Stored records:
****************************************
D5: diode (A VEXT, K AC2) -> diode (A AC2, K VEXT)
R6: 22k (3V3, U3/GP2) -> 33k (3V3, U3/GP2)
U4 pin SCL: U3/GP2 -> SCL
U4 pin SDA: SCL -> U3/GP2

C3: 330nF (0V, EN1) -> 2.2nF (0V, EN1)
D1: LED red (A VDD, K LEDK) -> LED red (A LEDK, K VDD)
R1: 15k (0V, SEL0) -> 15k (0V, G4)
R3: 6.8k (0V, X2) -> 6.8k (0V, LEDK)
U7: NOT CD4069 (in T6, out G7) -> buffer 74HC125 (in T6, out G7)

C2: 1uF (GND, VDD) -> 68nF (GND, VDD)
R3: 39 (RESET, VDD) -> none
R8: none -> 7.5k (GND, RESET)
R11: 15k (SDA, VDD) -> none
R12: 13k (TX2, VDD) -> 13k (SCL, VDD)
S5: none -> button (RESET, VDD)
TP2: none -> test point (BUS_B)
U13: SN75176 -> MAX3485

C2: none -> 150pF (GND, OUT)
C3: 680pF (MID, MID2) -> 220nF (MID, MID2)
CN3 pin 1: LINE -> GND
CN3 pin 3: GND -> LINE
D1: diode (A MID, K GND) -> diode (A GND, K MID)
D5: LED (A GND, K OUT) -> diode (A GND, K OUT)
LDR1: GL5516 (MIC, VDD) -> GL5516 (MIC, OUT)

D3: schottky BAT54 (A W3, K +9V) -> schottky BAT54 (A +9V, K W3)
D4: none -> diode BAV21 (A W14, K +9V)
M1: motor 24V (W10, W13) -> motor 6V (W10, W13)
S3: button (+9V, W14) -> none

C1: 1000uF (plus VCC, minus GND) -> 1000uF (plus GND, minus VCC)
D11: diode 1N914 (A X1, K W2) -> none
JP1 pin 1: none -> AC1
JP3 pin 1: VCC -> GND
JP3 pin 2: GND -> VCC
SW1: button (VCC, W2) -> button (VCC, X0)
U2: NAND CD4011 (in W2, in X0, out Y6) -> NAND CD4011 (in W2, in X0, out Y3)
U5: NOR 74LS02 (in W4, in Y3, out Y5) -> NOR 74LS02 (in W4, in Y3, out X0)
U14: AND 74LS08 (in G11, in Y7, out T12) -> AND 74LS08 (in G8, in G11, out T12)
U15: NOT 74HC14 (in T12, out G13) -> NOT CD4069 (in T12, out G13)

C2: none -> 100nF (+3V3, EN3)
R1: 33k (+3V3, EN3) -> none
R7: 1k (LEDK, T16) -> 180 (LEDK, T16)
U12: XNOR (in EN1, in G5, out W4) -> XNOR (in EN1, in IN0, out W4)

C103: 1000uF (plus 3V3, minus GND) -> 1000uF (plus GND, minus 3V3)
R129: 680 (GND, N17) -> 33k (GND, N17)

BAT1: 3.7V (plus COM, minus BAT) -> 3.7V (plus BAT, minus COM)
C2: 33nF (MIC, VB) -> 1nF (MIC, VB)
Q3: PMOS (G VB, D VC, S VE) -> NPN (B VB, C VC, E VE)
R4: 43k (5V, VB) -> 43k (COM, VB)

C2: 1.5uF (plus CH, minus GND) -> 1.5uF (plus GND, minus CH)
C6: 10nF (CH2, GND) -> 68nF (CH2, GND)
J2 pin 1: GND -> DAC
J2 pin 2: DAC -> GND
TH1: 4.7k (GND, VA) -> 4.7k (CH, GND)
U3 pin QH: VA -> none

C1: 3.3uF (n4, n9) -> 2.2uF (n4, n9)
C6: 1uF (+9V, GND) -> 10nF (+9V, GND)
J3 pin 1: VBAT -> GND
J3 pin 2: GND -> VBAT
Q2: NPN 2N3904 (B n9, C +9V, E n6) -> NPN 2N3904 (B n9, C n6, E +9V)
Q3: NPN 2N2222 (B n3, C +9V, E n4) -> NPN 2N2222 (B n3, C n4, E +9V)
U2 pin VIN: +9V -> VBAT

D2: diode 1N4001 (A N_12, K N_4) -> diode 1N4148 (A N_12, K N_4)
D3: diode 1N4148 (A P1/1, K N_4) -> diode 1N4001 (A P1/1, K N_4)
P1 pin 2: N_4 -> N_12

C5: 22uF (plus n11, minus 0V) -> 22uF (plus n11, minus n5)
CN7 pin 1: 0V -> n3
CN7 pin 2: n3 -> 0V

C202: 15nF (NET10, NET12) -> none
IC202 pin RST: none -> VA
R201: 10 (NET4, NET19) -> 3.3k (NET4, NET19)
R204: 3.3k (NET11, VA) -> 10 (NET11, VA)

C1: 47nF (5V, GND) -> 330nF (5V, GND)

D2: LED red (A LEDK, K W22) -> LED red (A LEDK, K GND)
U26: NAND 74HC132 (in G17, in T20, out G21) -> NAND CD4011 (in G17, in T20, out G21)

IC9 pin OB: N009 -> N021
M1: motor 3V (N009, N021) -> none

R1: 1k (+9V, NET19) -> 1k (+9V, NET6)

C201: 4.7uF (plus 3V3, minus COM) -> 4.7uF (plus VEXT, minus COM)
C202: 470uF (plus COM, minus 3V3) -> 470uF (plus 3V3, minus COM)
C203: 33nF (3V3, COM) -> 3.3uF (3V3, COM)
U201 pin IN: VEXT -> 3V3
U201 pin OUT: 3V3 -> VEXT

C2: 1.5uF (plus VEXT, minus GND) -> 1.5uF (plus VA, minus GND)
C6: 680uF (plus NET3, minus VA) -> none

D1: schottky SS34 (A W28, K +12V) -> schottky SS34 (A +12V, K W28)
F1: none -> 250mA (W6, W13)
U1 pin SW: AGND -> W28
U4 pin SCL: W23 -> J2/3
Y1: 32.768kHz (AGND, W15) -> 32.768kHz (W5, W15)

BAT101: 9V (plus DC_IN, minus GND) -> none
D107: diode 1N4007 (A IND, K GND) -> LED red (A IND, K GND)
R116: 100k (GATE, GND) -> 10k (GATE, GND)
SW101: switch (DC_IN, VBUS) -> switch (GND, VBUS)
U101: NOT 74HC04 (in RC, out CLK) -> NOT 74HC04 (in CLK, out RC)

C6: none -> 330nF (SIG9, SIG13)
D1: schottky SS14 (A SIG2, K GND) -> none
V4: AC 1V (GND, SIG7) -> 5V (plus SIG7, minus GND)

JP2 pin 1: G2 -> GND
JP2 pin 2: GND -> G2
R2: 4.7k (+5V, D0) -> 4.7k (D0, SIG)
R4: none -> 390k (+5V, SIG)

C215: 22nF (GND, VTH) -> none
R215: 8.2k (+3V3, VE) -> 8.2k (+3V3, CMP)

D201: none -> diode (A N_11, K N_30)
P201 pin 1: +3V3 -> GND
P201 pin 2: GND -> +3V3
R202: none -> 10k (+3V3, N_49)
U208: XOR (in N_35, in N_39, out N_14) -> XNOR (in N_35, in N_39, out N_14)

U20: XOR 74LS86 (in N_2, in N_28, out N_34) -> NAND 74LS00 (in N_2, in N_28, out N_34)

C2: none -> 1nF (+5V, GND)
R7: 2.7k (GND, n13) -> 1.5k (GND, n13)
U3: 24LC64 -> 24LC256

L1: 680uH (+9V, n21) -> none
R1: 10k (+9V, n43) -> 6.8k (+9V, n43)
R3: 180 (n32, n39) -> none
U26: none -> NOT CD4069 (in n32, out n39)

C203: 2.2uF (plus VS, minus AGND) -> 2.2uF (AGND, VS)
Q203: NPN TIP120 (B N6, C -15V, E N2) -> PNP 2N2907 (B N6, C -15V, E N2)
****************************************
Exercise prompt:
Print each record again. Nothing may be left out.

Answer space:
D5: diode (A VEXT, K AC2) -> diode (A AC2, K VEXT)
R6: 22k (3V3, U3/GP2) -> 33k (3V3, U3/GP2)
U4 pin SCL: U3/GP2 -> SCL
U4 pin SDA: SCL -> U3/GP2

C3: 330nF (0V, EN1) -> 2.2nF (0V, EN1)
D1: LED red (A VDD, K LEDK) -> LED red (A LEDK, K VDD)
R1: 15k (0V, SEL0) -> 15k (0V, G4)
R3: 6.8k (0V, X2) -> 6.8k (0V, LEDK)
U7: NOT CD4069 (in T6, out G7) -> buffer 74HC125 (in T6, out G7)

C2: 1uF (GND, VDD) -> 68nF (GND, VDD)
R3: 39 (RESET, VDD) -> none
R8: none -> 7.5k (GND, RESET)
R11: 15k (SDA, VDD) -> none
R12: 13k (TX2, VDD) -> 13k (SCL, VDD)
S5: none -> button (RESET, VDD)
TP2: none -> test point (BUS_B)
U13: SN75176 -> MAX3485

C2: none -> 150pF (GND, OUT)
C3: 680pF (MID, MID2) -> 220nF (MID, MID2)
CN3 pin 1: LINE -> GND
CN3 pin 3: GND -> LINE
D1: diode (A MID, K GND) -> diode (A GND, K MID)
D5: LED (A GND, K OUT) -> diode (A GND, K OUT)
LDR1: GL5516 (MIC, VDD) -> GL5516 (MIC, OUT)

D3: schottky BAT54 (A W3, K +9V) -> schottky BAT54 (A +9V, K W3)
D4: none -> diode BAV21 (A W14, K +9V)
M1: motor 24V (W10, W13) -> motor 6V (W10, W13)
S3: button (+9V, W14) -> none

C1: 1000uF (plus VCC, minus GND) -> 1000uF (plus GND, minus VCC)
D11: diode 1N914 (A X1, K W2) -> none
JP1 pin 1: none -> AC1
JP3 pin 1: VCC -> GND
JP3 pin 2: GND -> VCC
SW1: button (VCC, W2) -> button (VCC, X0)
U2: NAND CD4011 (in W2, in X0, out Y6) -> NAND CD4011 (in W2, in X0, out Y3)
U5: NOR 74LS02 (in W4, in Y3, out Y5) -> NOR 74LS02 (in W4, in Y3, out X0)
U14: AND 74LS08 (in G11, in Y7, out T12) -> AND 74LS08 (in G8, in G11, out T12)
U15: NOT 74HC14 (in T12, out G13) -> NOT CD4069 (in T12, out G13)

C2: none -> 100nF (+3V3, EN3)
R1: 33k (+3V3, EN3) -> none
R7: 1k (LEDK, T16) -> 180 (LEDK, T16)
U12: XNOR (in EN1, in G5, out W4) -> XNOR (in EN1, in IN0, out W4)

C103: 1000uF (plus 3V3, minus GND) -> 1000uF (plus GND, minus 3V3)
R129: 680 (GND, N17) -> 33k (GND, N17)

BAT1: 3.7V (plus COM, minus BAT) -> 3.7V (plus BAT, minus COM)
C2: 33nF (MIC, VB) -> 1nF (MIC, VB)
Q3: PMOS (G VB, D VC, S VE) -> NPN (B VB, C VC, E VE)
R4: 43k (5V, VB) -> 43k (COM, VB)

C2: 1.5uF (plus CH, minus GND) -> 1.5uF (plus GND, minus CH)
C6: 10nF (CH2, GND) -> 68nF (CH2, GND)
J2 pin 1: GND -> DAC
J2 pin 2: DAC -> GND
TH1: 4.7k (GND, VA) -> 4.7k (CH, GND)
U3 pin QH: VA -> none

C1: 3.3uF (n4, n9) -> 2.2uF (n4, n9)
C6: 1uF (+9V, GND) -> 10nF (+9V, GND)
J3 pin 1: VBAT -> GND
J3 pin 2: GND -> VBAT
Q2: NPN 2N3904 (B n9, C +9V, E n6) -> NPN 2N3904 (B n9, C n6, E +9V)
Q3: NPN 2N2222 (B n3, C +9V, E n4) -> NPN 2N2222 (B n3, C n4, E +9V)
U2 pin VIN: +9V -> VBAT

D2: diode 1N4001 (A N_12, K N_4) -> diode 1N4148 (A N_12, K N_4)
D3: diode 1N4148 (A P1/1, K N_4) -> diode 1N4001 (A P1/1, K N_4)
P1 pin 2: N_4 -> N_12

C5: 22uF (plus n11, minus 0V) -> 22uF (plus n11, minus n5)
CN7 pin 1: 0V -> n3
CN7 pin 2: n3 -> 0V

C202: 15nF (NET10, NET12) -> none
IC202 pin RST: none -> VA
R201: 10 (NET4, NET19) -> 3.3k (NET4, NET19)
R204: 3.3k (NET11, VA) -> 10 (NET11, VA)

C1: 47nF (5V, GND) -> 330nF (5V, GND)

D2: LED red (A LEDK, K W22) -> LED red (A LEDK, K GND)
U26: NAND 74HC132 (in G17, in T20, out G21) -> NAND CD4011 (in G17, in T20, out G21)

IC9 pin OB: N009 -> N021
M1: motor 3V (N009, N021) -> none

R1: 1k (+9V, NET19) -> 1k (+9V, NET6)

C201: 4.7uF (plus 3V3, minus COM) -> 4.7uF (plus VEXT, minus COM)
C202: 470uF (plus COM, minus 3V3) -> 470uF (plus 3V3, minus COM)
C203: 33nF (3V3, COM) -> 3.3uF (3V3, COM)
U201 pin IN: VEXT -> 3V3
U201 pin OUT: 3V3 -> VEXT

C2: 1.5uF (plus VEXT, minus GND) -> 1.5uF (plus VA, minus GND)
C6: 680uF (plus NET3, minus VA) -> none

D1: schottky SS34 (A W28, K +12V) -> schottky SS34 (A +12V, K W28)
F1: none -> 250mA (W6, W13)
U1 pin SW: AGND -> W28
U4 pin SCL: W23 -> J2/3
Y1: 32.768kHz (AGND, W15) -> 32.768kHz (W5, W15)

BAT101: 9V (plus DC_IN, minus GND) -> none
D107: diode 1N4007 (A IND, K GND) -> LED red (A IND, K GND)
R116: 100k (GATE, GND) -> 10k (GATE, GND)
SW101: switch (DC_IN, VBUS) -> switch (GND, VBUS)
U101: NOT 74HC04 (in RC, out CLK) -> NOT 74HC04 (in CLK, out RC)

C6: none -> 330nF (SIG9, SIG13)
D1: schottky SS14 (A SIG2, K GND) -> none
V4: AC 1V (GND, SIG7) -> 5V (plus SIG7, minus GND)

JP2 pin 1: G2 -> GND
JP2 pin 2: GND -> G2
R2: 4.7k (+5V, D0) -> 4.7k (D0, SIG)
R4: none -> 390k (+5V, SIG)

C215: 22nF (GND, VTH) -> none
R215: 8.2k (+3V3, VE) -> 8.2k (+3V3, CMP)

D201: none -> diode (A N_11, K N_30)
P201 pin 1: +3V3 -> GND
P201 pin 2: GND -> +3V3
R202: none -> 10k (+3V3, N_49)
U208: XOR (in N_35, in N_39, out N_14) -> XNOR (in N_35, in N_39, out N_14)

U20: XOR 74LS86 (in N_2, in N_28, out N_34) -> NAND 74LS00 (in N_2, in N_28, out N_34)

C2: none -> 1nF (+5V, GND)
R7: 2.7k (GND, n13) -> 1.5k (GND, n13)
U3: 24LC64 -> 24LC256

L1: 680uH (+9V, n21) -> none
R1: 10k (+9V, n43) -> 6.8k (+9V, n43)
R3: 180 (n32, n39) -> none
U26: none -> NOT CD4069 (in n32, out n39)

C203: 2.2uF (plus VS, minus AGND) -> 2.2uF (AGND, VS)
Q203: NPN TIP120 (B N6, C -15V, E N2) -> PNP 2N2907 (B N6, C -15V, E N2)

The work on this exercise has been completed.